What this task involves: Count the lines in the records below that contain the word "degrees", and give only that count.

Supplied material:
^^^^^^^^^^^^^^^^

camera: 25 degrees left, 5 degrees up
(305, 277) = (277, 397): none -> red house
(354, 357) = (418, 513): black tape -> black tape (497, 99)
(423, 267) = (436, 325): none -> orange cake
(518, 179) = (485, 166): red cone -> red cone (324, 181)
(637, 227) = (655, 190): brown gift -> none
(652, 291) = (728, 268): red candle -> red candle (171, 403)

^^^^^^^^^^^^^^^^

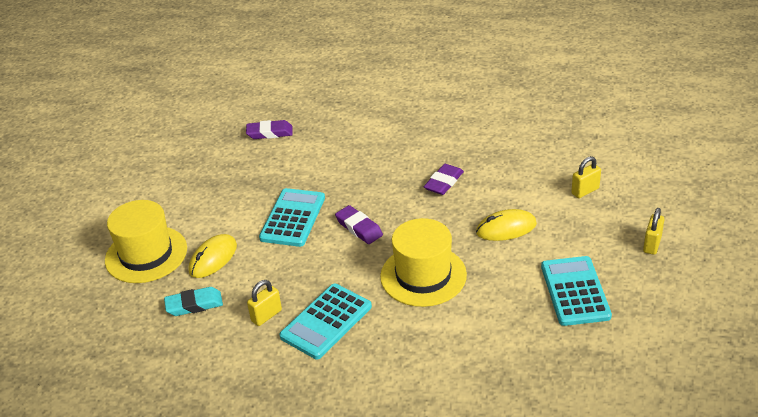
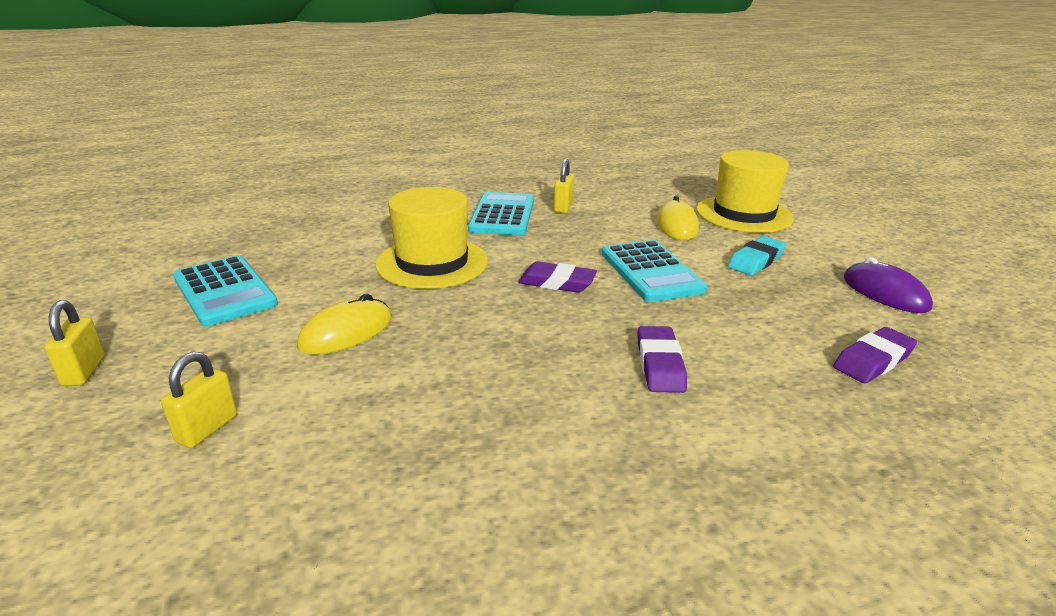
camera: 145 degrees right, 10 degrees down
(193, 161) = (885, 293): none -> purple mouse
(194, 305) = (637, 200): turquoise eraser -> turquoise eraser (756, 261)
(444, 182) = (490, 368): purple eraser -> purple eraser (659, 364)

^^^^^^^^^^^^^^^^

Solved problem: 2